RECORDS FOR THIS EXERCISE.
......

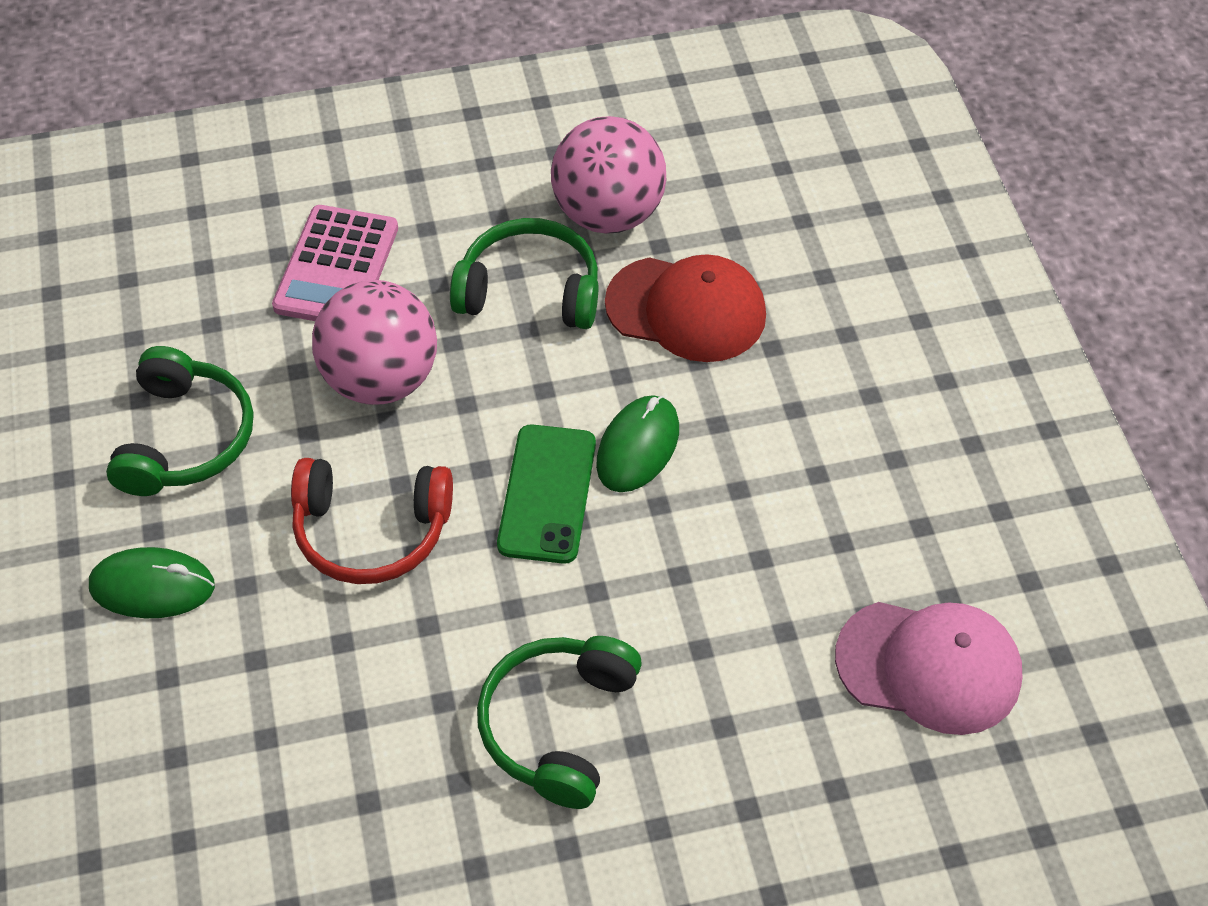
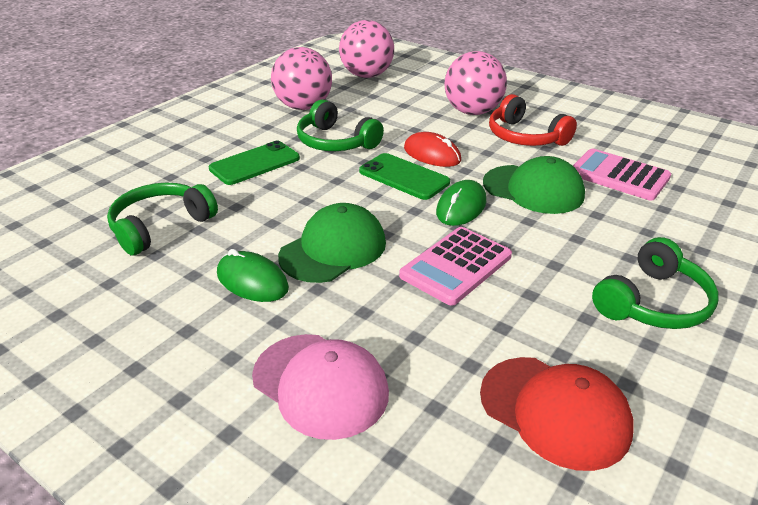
green cap: 0 -> 2
green phone: 1 -> 2
pink ball: 2 -> 3
pink calculator: 1 -> 2
red mouse: 0 -> 1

......

WORK TASK.
Your output should be an exact copy of the lines from the one containing "green phone: 1 -> 2" through the last line of the data above.

RESPONSE BOX.
green phone: 1 -> 2
pink ball: 2 -> 3
pink calculator: 1 -> 2
red mouse: 0 -> 1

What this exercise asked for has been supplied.